● **TASK PROMPT**:
What you return should match the data below exactly, with no pictures in it.

● **DATA SEGMENT**:
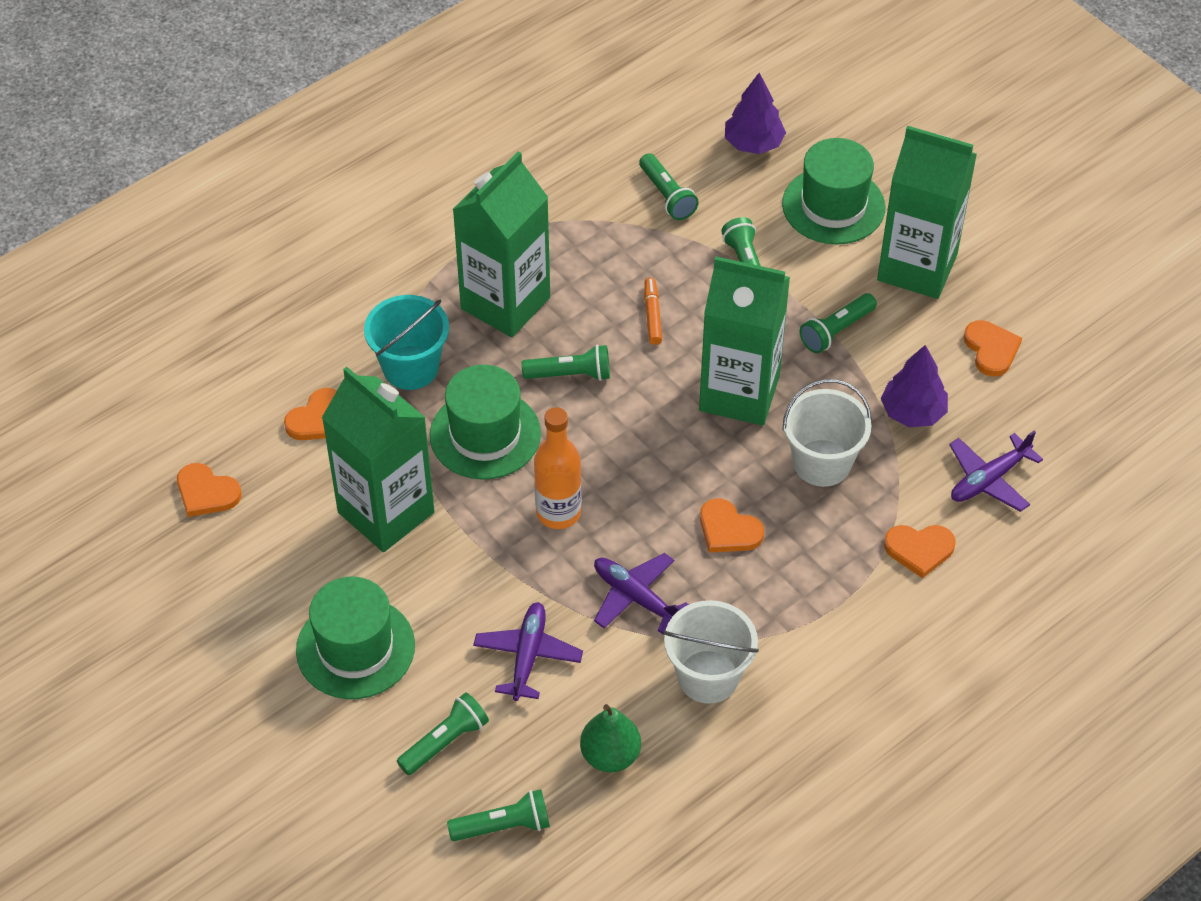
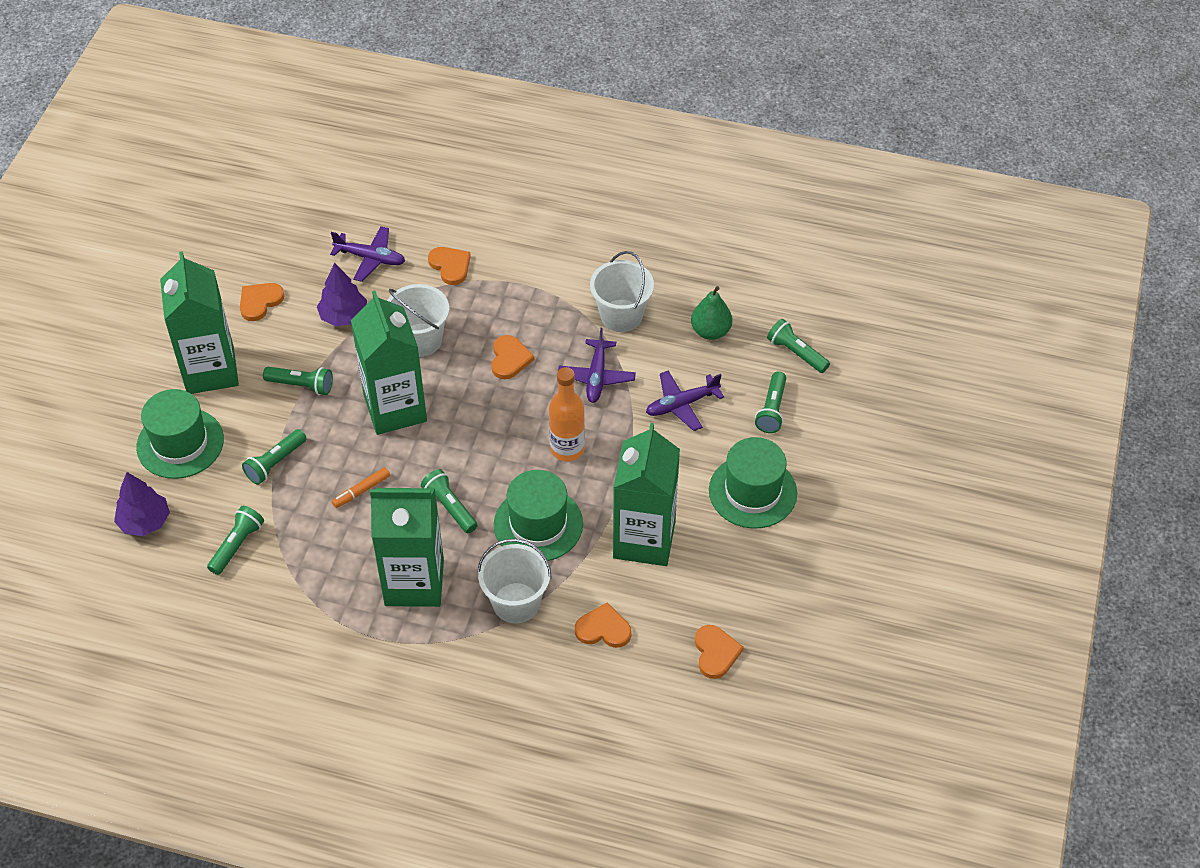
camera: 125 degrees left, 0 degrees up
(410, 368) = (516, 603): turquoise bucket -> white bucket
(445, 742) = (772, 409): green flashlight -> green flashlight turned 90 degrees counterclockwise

● **WRITTEN ANSWER**:
camera: 125 degrees left, 0 degrees up
(410, 368) = (516, 603): turquoise bucket -> white bucket
(445, 742) = (772, 409): green flashlight -> green flashlight turned 90 degrees counterclockwise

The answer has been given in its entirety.